START DATA PROVIDED

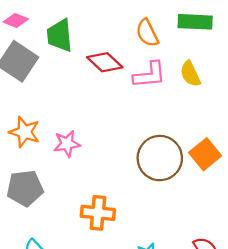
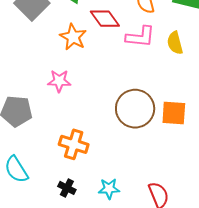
orange star: (25, 132) -> (73, 37), moved
orange square: (205, 154) -> (174, 113), turned 32

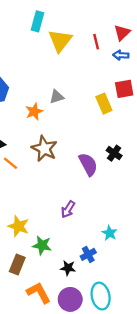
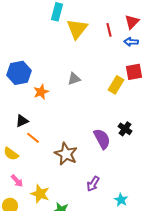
yellow rectangle: (104, 104) -> (116, 85), turned 54
orange star: (34, 111) -> (41, 92), moved
brown star: (44, 149) -> (66, 154), moved
purple arrow: (68, 209) -> (93, 184), moved

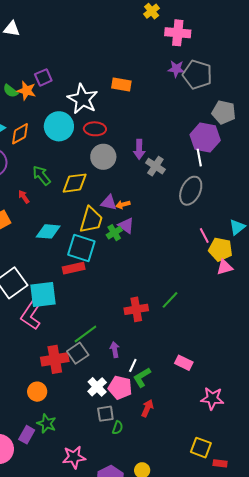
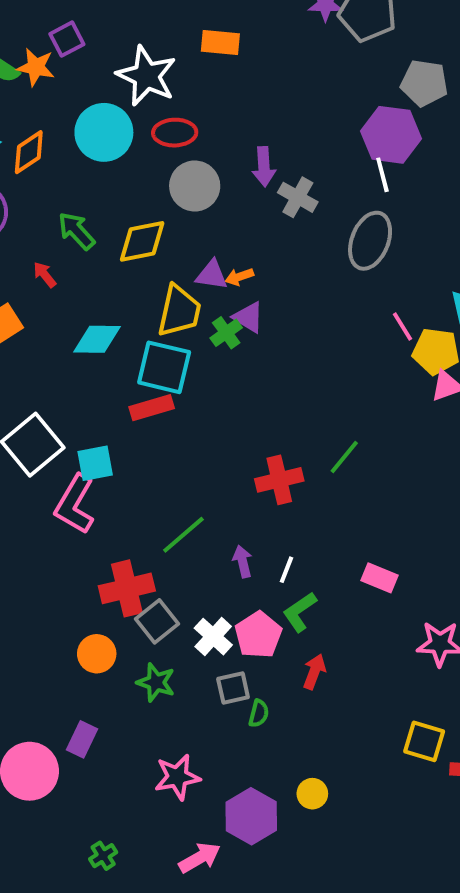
cyan square: (43, 295) -> (95, 463), size x0.7
gray square: (78, 353) -> (157, 621), moved
white line: (133, 365) -> (286, 570), moved
pink pentagon: (120, 388) -> (258, 635), turned 30
green star: (47, 423) -> (156, 682), moved

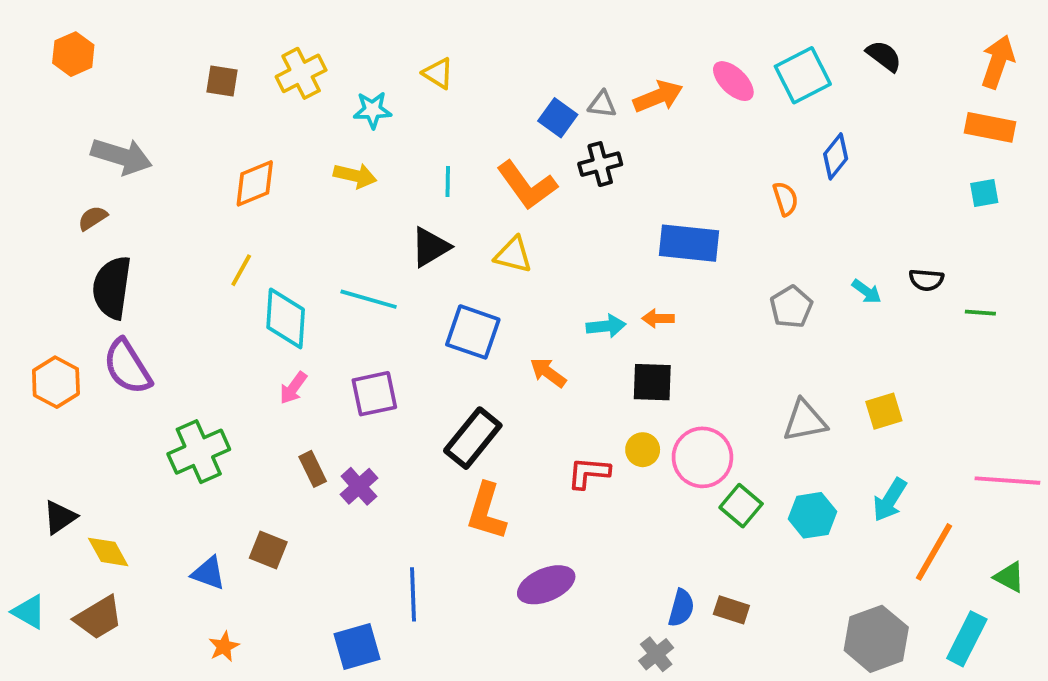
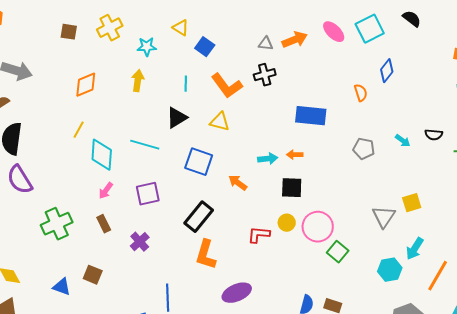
blue square: (558, 118) -> (205, 47), moved
yellow arrow: (355, 176) -> (138, 81), turned -95
gray pentagon: (791, 307) -> (364, 149), turned -30
gray triangle: (805, 421) -> (384, 217), moved, turned -45
brown rectangle: (313, 469) -> (104, 224), moved
cyan hexagon: (812, 515) -> (390, 270), moved

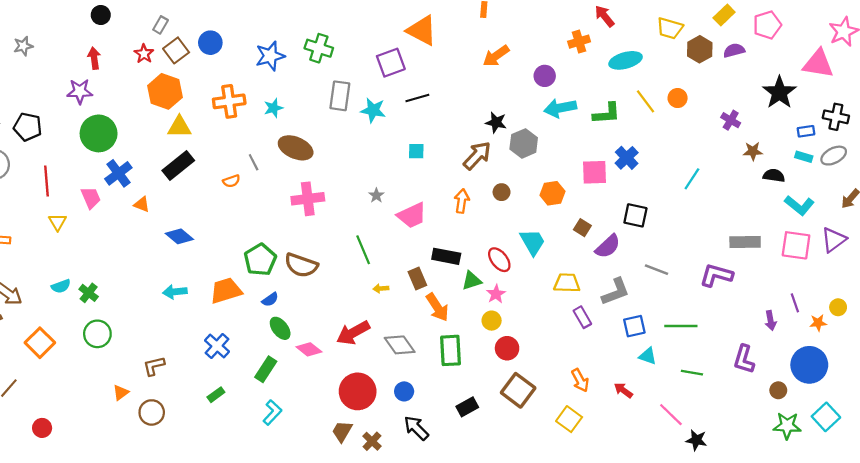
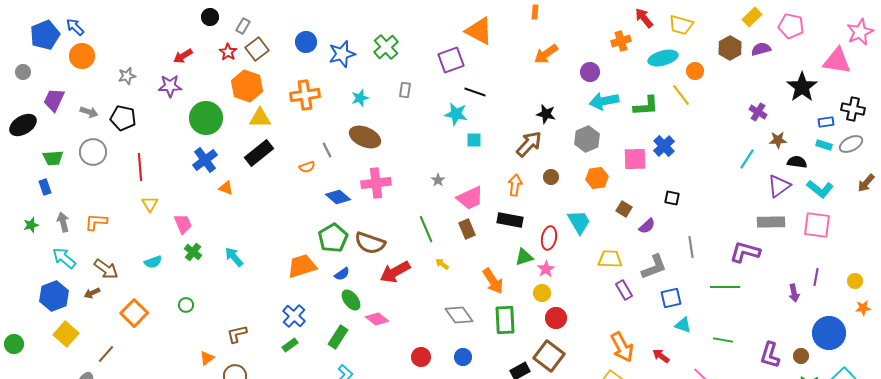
black circle: (101, 15) -> (210, 17), moved
pink pentagon: (767, 25) -> (791, 26), turned 30
yellow trapezoid: (670, 28) -> (681, 25), moved
blue circle: (210, 43) -> (306, 42), moved
gray star: (23, 46) -> (127, 76), moved
green cross: (319, 48) -> (386, 47), turned 30
red arrow: (94, 58) -> (183, 56), turned -114
gray rectangle: (340, 96) -> (405, 90), size x0.6
black line: (417, 98) -> (475, 92), turned 35
orange circle: (678, 98) -> (695, 71), moved
cyan star: (273, 108) -> (360, 98), moved
cyan star: (373, 110) -> (456, 114), moved
green circle: (99, 133) -> (206, 118), moved
gray hexagon: (524, 143) -> (587, 139), moved
cyan line: (692, 179) -> (747, 159), moved
pink trapezoid: (91, 198) -> (183, 224), moved
black square: (635, 215) -> (672, 198), size x0.7
blue diamond: (179, 236) -> (338, 197), moved
purple triangle: (834, 240) -> (779, 186), moved
purple semicircle: (608, 246) -> (647, 226), size x0.7
black rectangle: (446, 256) -> (510, 220), moved
red ellipse: (499, 260) -> (549, 238), turned 50
gray line: (657, 270) -> (691, 247), turned 60
brown rectangle: (417, 278) -> (467, 229), moved
yellow arrow: (381, 288) -> (442, 264), turned 40
cyan arrow: (175, 292) -> (234, 257), moved, turned 55
green cross: (89, 293) -> (193, 252), moved
purple line: (795, 303) -> (816, 277), turned 30
orange star: (818, 323) -> (863, 308), moved
green line: (681, 326) -> (725, 287), moved
red arrow: (353, 333) -> (395, 272), moved
green circle: (97, 334) -> (186, 305), size x0.6
purple L-shape: (744, 359) -> (770, 355), moved
orange arrow: (580, 380) -> (622, 347), size x1.4
brown square: (518, 390) -> (549, 356), moved
red circle: (358, 391) -> (421, 357), size x0.6
green rectangle: (216, 395) -> (290, 345), moved

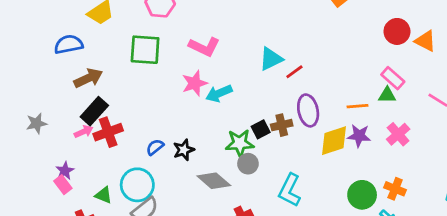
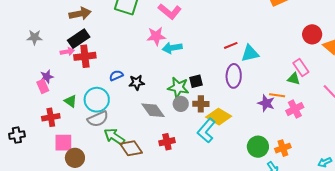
cyan triangle: (271, 59) -> (250, 53), moved
orange line: (358, 106) -> (277, 95), moved
brown cross: (282, 125) -> (201, 104), moved
yellow diamond: (334, 141) -> (219, 117), moved, turned 35
orange cross: (395, 189) -> (283, 148), turned 35

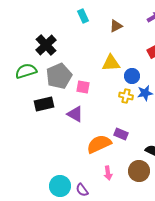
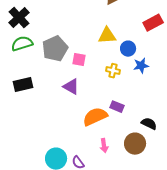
black cross: (46, 45) -> (19, 18), moved
yellow cross: (126, 96) -> (113, 71), moved
black rectangle: (44, 104) -> (23, 85), moved

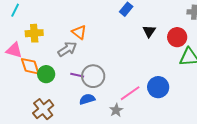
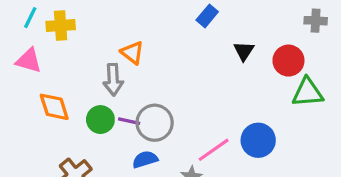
yellow cross: (34, 33) -> (61, 25), moved
gray arrow: (67, 49) -> (113, 80), turned 120
pink triangle: (14, 50) -> (29, 61), moved
green circle: (46, 74) -> (100, 120), moved

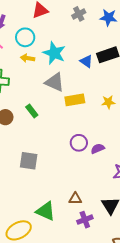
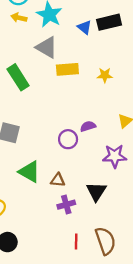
green rectangle: (32, 111) -> (18, 77), size x1.6
purple circle: (79, 143) -> (68, 139), moved
green triangle: (46, 211) -> (29, 172), moved

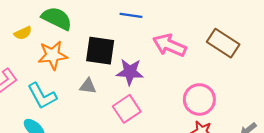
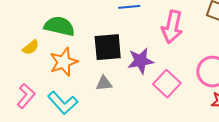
pink arrow: (169, 45) -> (172, 27), turned -88
pink square: (127, 109) -> (167, 84), moved

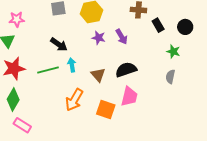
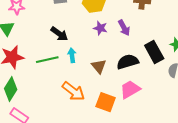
black rectangle: (158, 25) -> (154, 52), moved, size x1.5
pink trapezoid: (129, 96) -> (130, 89), turned -135
orange arrow: (74, 100) -> (73, 91), turned -85

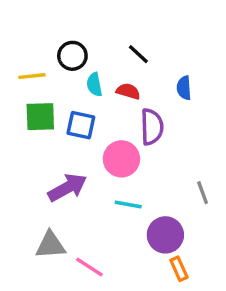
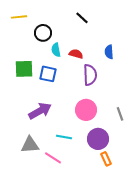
black line: (138, 54) -> (82, 18), moved
yellow line: (32, 76) -> (19, 17), moved
pink circle: (121, 159) -> (86, 110), moved
cyan line: (128, 204) -> (64, 137), moved

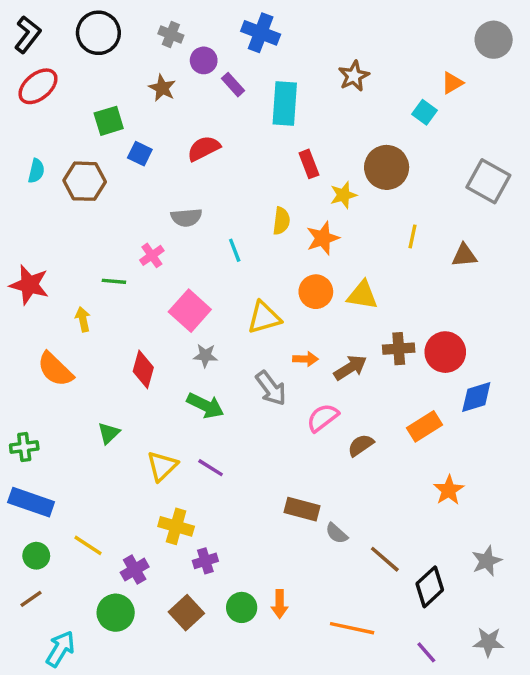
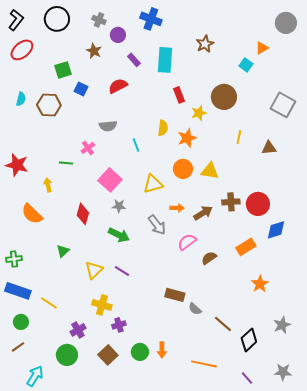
purple rectangle: (233, 85) -> (134, 60), moved
yellow line: (88, 545) -> (49, 303), moved

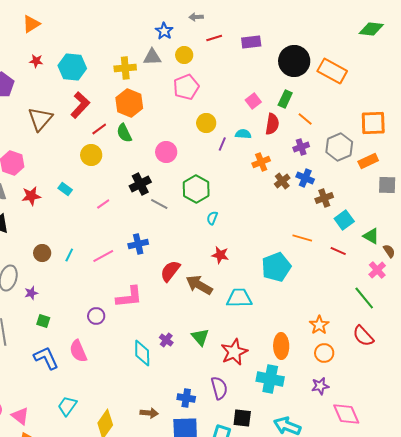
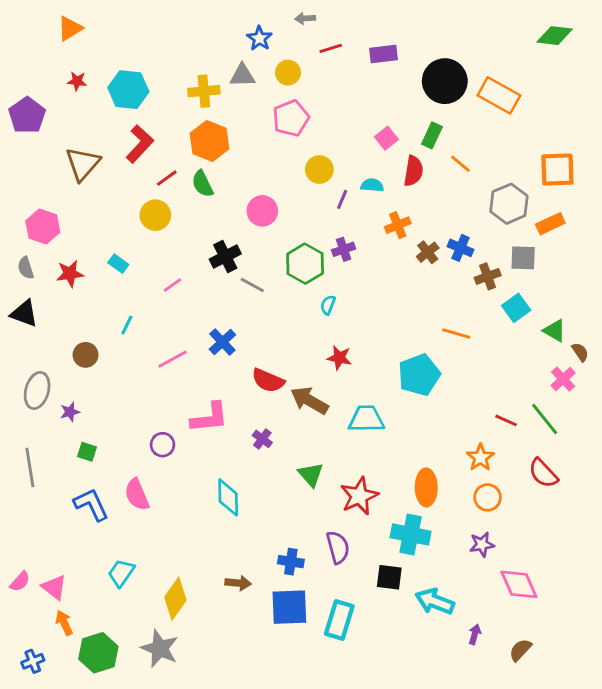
purple cross: (301, 147) -> (344, 249), moved
gray square: (387, 185) -> (523, 258), moved
blue cross: (138, 244) -> (222, 342), turned -30
red line: (338, 251) -> (506, 420), moved
cyan line: (69, 255) -> (127, 325), moved
red semicircle: (170, 271) -> (268, 381), turned -105
purple cross: (166, 340) -> (262, 439), moved
black square: (242, 418) -> (389, 577), moved

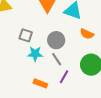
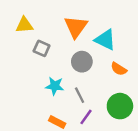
gray square: (26, 35) -> (42, 48), moved
gray circle: (56, 40) -> (82, 62), moved

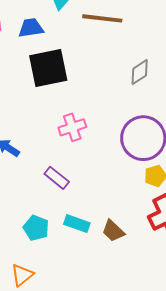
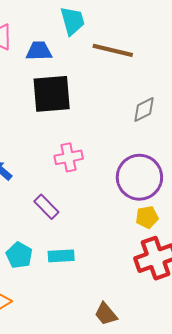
cyan rectangle: (77, 224) -> (61, 256), turned -30
brown trapezoid: (113, 231) -> (106, 314), moved

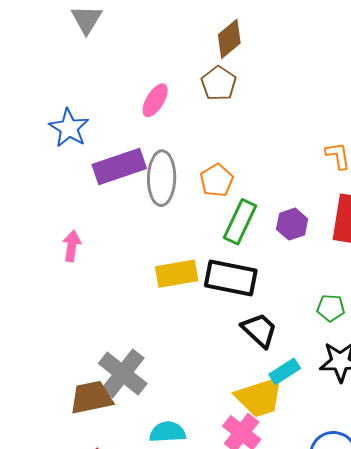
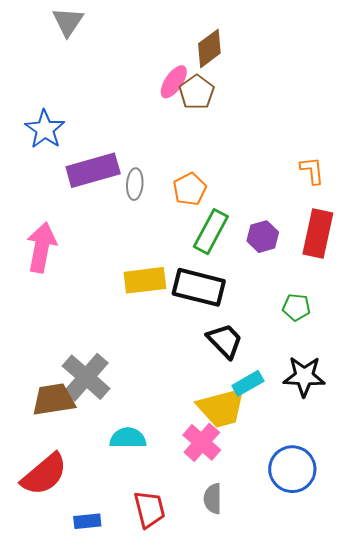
pink ellipse: (155, 100) -> (174, 82), moved
gray ellipse: (162, 178) -> (135, 184), size x0.6
pink arrow: (72, 246) -> (42, 247), size x1.6
green pentagon: (331, 308) -> (296, 307), moved

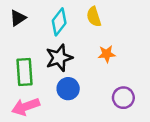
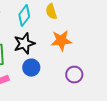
orange star: (107, 54) -> (61, 41), size x1.5

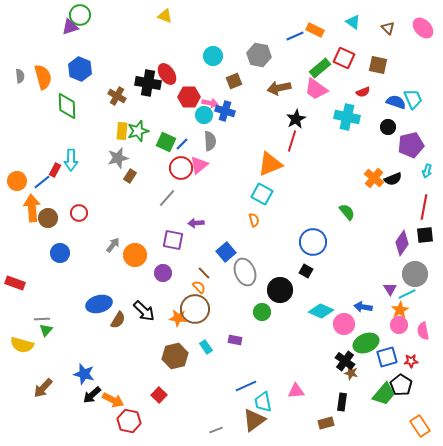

END DATA PROVIDED

-- TASK BRIEF --
Show every line of the data in which the word "ellipse" appears.

-- EXERCISE RESPONSE --
red ellipse: (499, 260) -> (549, 238), turned 50
pink ellipse: (155, 100) -> (174, 82), moved
gray ellipse: (162, 178) -> (135, 184), size x0.6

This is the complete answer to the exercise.